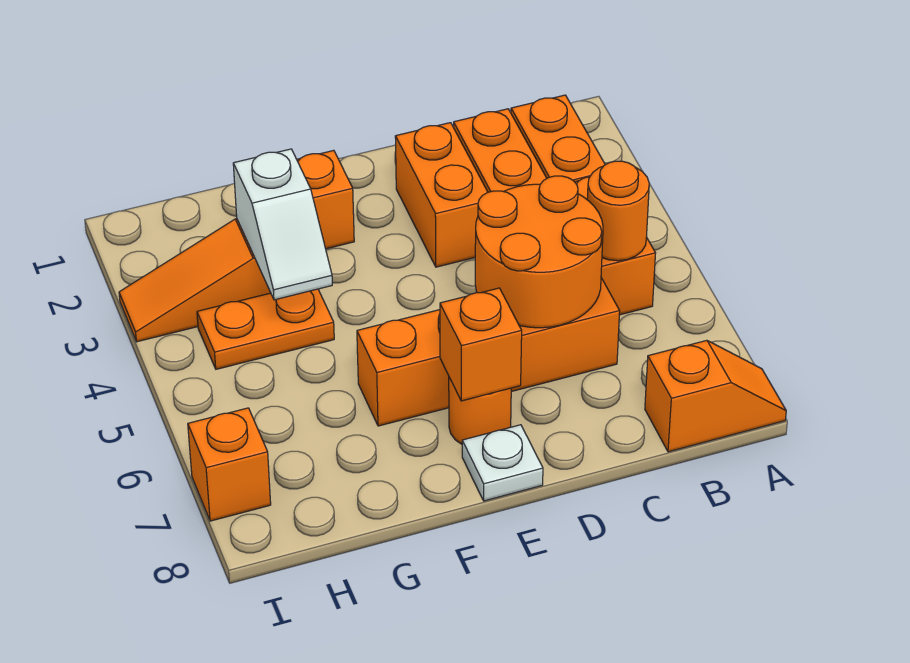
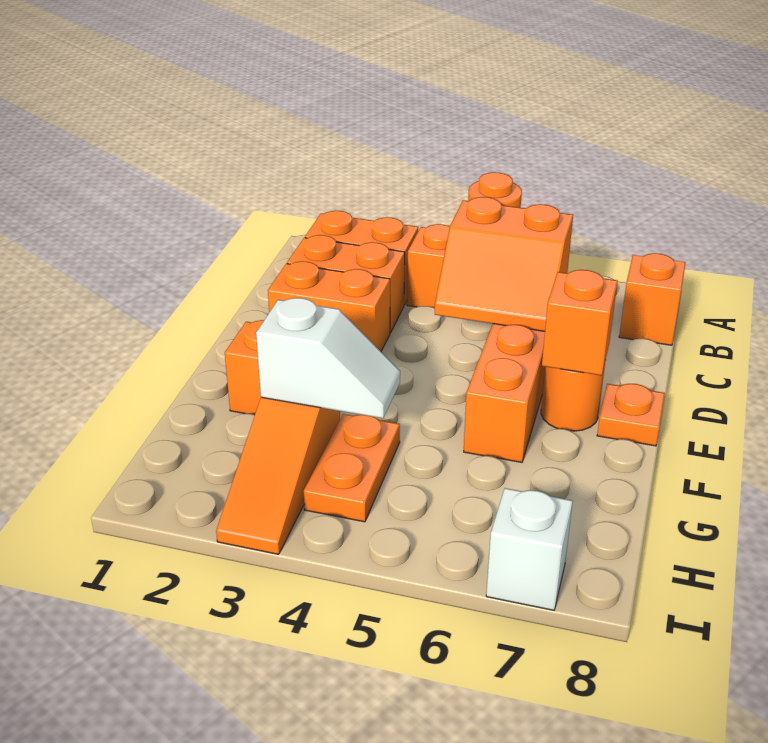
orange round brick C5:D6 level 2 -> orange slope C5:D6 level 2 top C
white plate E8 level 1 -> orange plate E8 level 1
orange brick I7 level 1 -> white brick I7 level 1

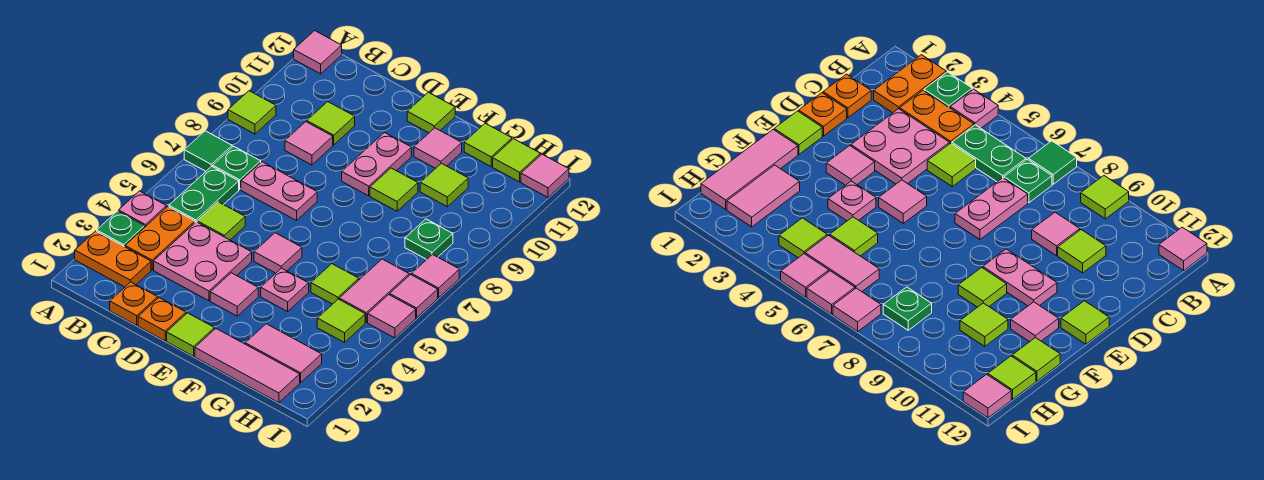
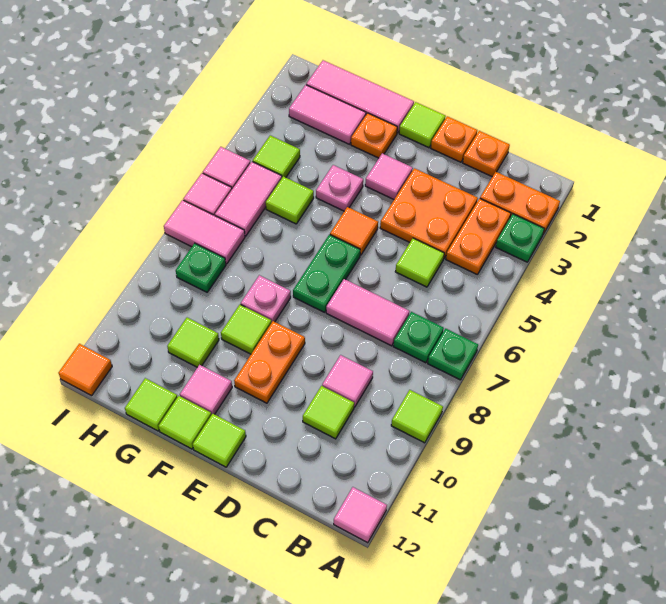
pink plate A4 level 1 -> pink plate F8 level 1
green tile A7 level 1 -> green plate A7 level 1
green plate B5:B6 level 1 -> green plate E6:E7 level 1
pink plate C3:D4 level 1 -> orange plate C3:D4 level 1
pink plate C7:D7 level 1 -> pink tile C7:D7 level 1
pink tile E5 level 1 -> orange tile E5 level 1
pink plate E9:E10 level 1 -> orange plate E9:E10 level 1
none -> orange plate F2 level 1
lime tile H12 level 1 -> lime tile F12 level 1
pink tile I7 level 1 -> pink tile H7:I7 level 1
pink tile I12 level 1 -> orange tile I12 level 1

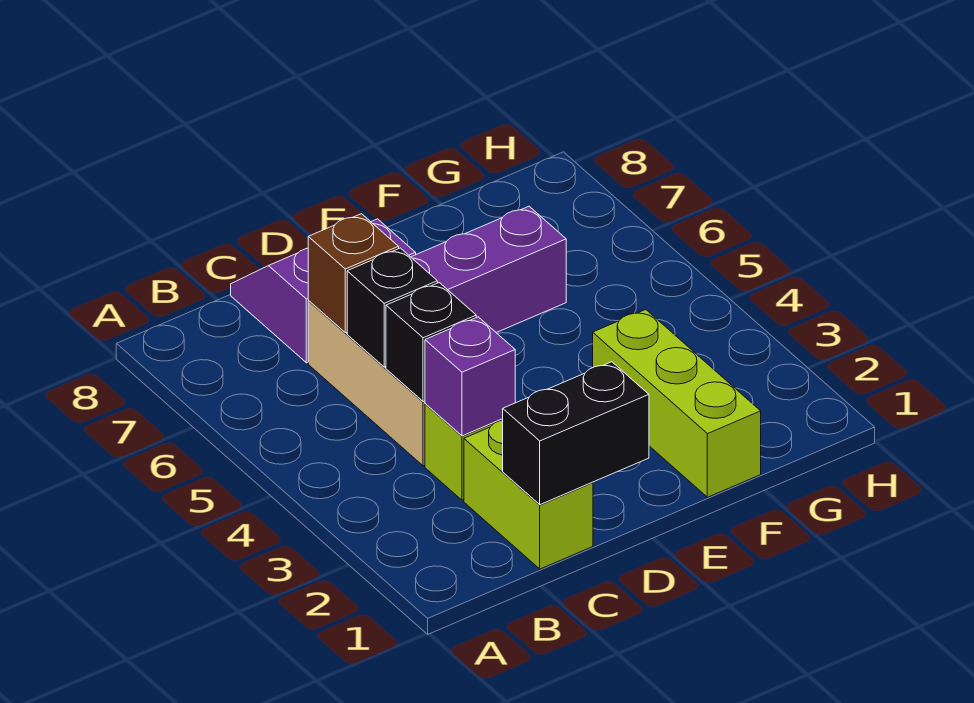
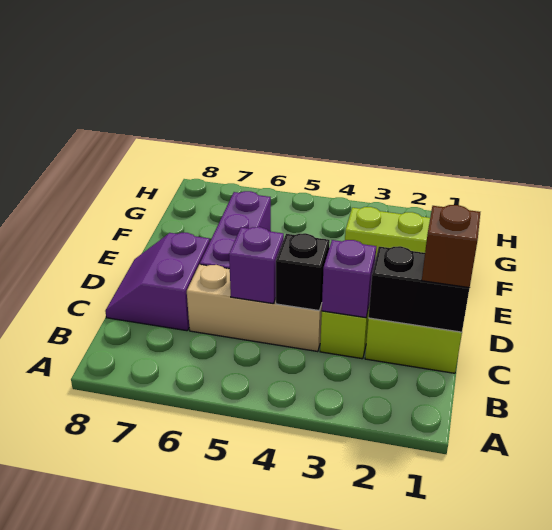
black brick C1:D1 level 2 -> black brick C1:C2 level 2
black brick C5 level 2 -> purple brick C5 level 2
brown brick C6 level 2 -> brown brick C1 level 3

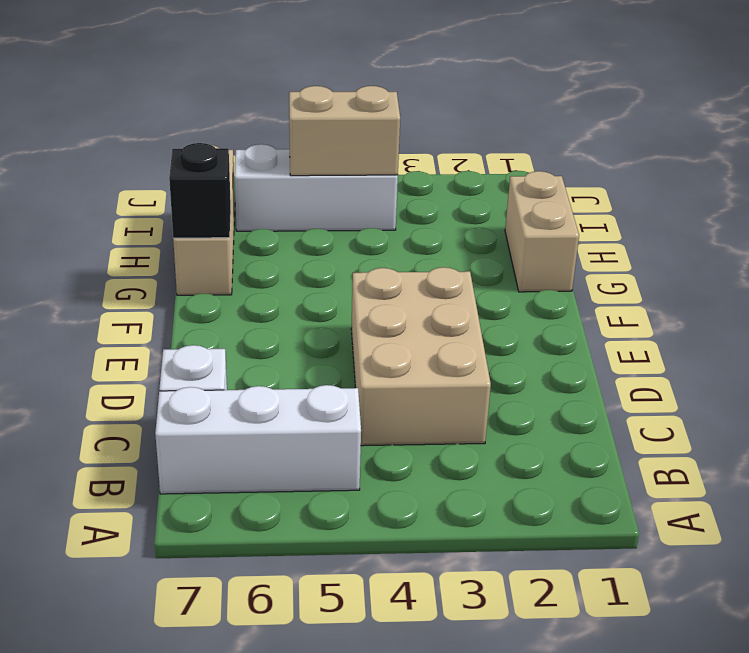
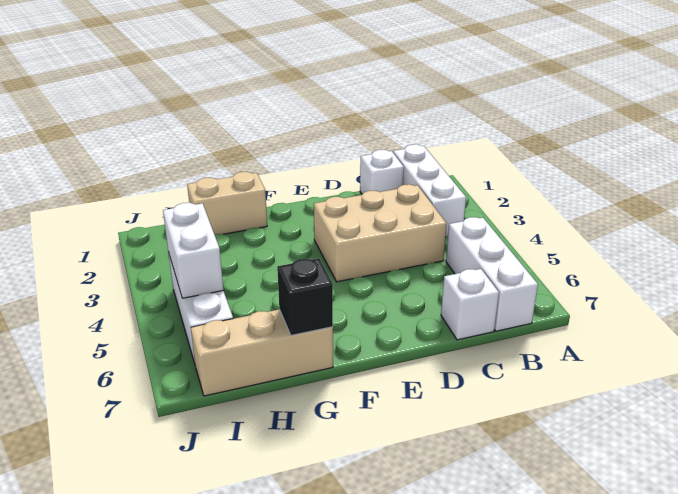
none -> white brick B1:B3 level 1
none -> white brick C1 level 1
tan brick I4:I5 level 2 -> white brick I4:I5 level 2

■ The problem:
Print the data above from its first line through the line that has "pink plate C3:D4", exactly and with nothing else, omitting pictures.

■ Solution for this problem:
orange round brick C5:D6 level 2 -> orange slope C5:D6 level 2 top C
white plate E8 level 1 -> orange plate E8 level 1
orange brick I7 level 1 -> white brick I7 level 1

pink plate A4 level 1 -> pink plate F8 level 1
green tile A7 level 1 -> green plate A7 level 1
green plate B5:B6 level 1 -> green plate E6:E7 level 1
pink plate C3:D4 level 1 -> orange plate C3:D4 level 1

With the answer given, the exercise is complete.